◆ Required action
Check the records below for the word "right" and state how many lines contain it, replying with the number only.
#### Input
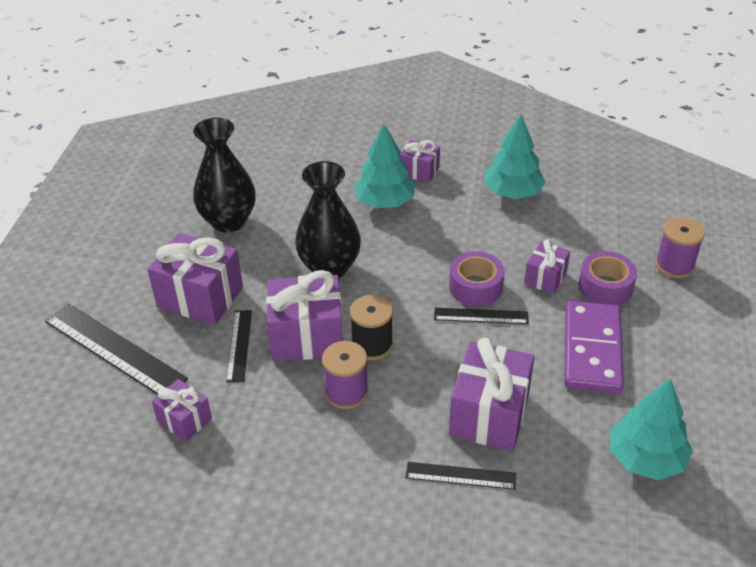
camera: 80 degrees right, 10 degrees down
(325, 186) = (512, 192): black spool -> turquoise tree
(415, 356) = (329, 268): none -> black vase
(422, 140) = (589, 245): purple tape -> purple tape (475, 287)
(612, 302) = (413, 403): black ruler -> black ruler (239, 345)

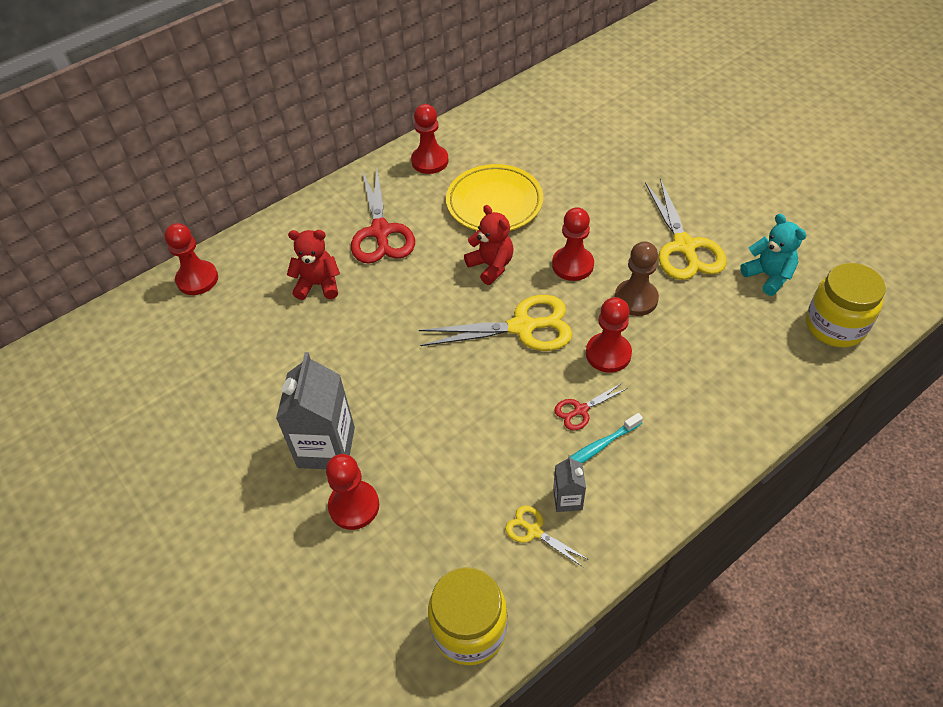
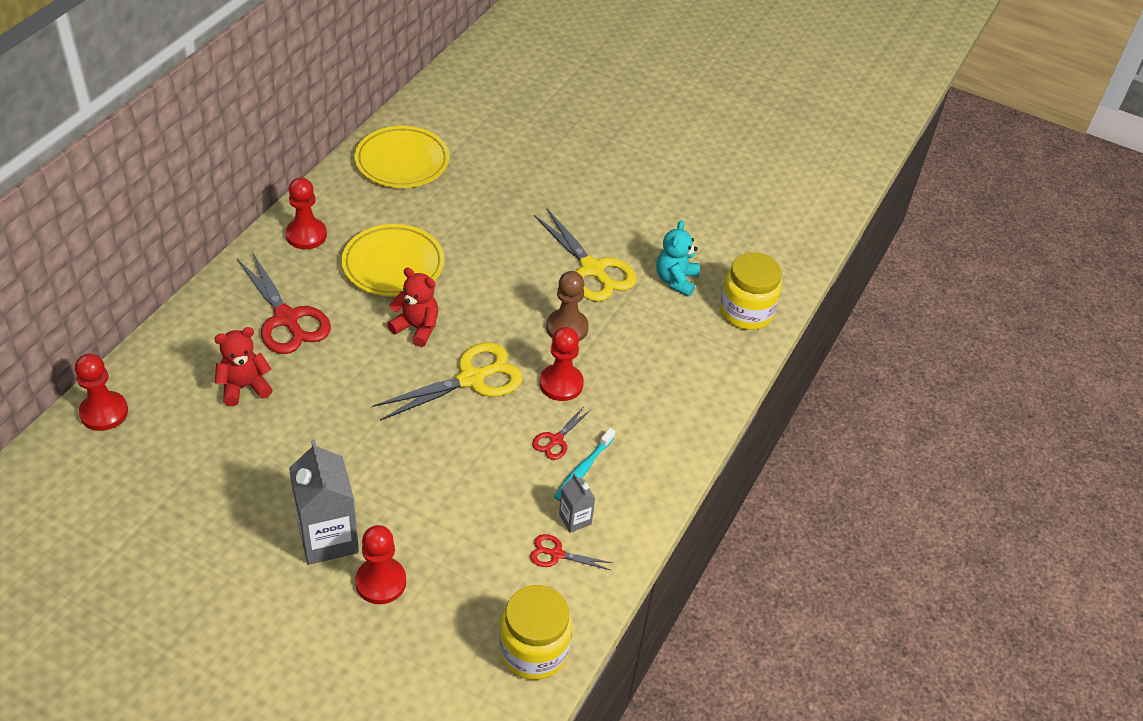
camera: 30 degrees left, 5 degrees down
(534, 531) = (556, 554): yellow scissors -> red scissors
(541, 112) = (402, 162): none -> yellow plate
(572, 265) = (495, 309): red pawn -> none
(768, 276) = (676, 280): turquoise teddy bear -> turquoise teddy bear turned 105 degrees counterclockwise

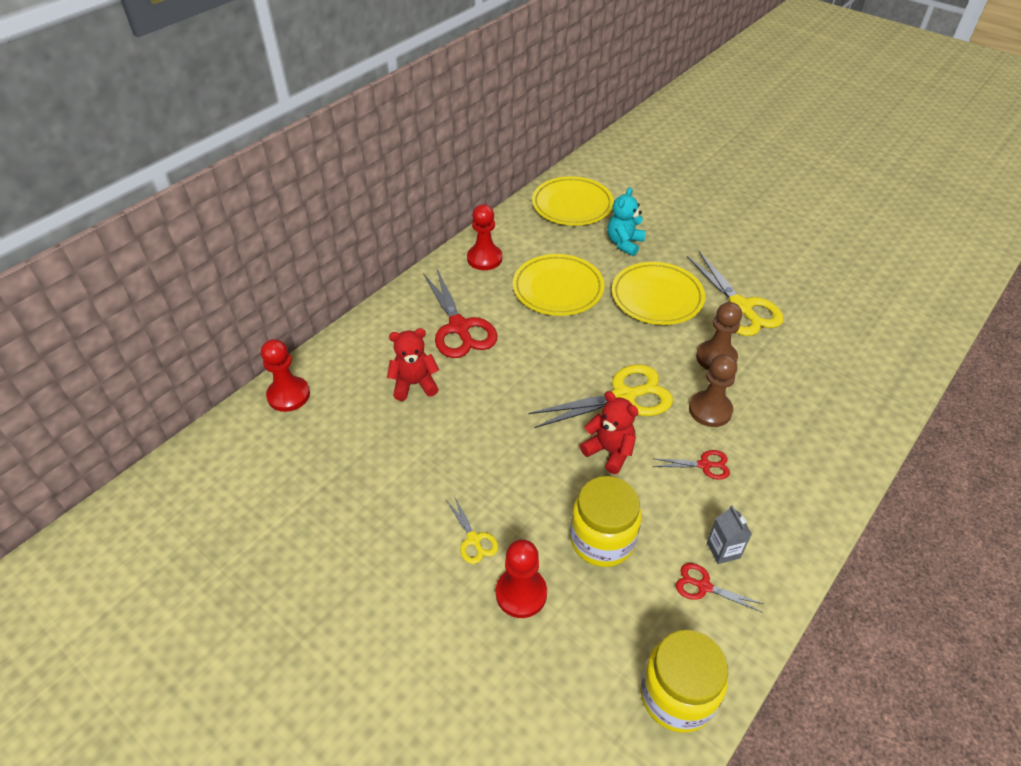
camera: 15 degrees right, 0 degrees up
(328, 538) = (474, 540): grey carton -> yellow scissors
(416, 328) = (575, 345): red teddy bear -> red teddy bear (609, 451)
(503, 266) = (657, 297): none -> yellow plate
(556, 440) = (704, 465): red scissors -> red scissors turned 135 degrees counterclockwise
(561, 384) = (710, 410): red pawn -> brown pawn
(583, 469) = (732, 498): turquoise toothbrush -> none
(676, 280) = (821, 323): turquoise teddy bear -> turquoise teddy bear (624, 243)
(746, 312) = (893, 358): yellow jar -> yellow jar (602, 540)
########
◆ Expected output
2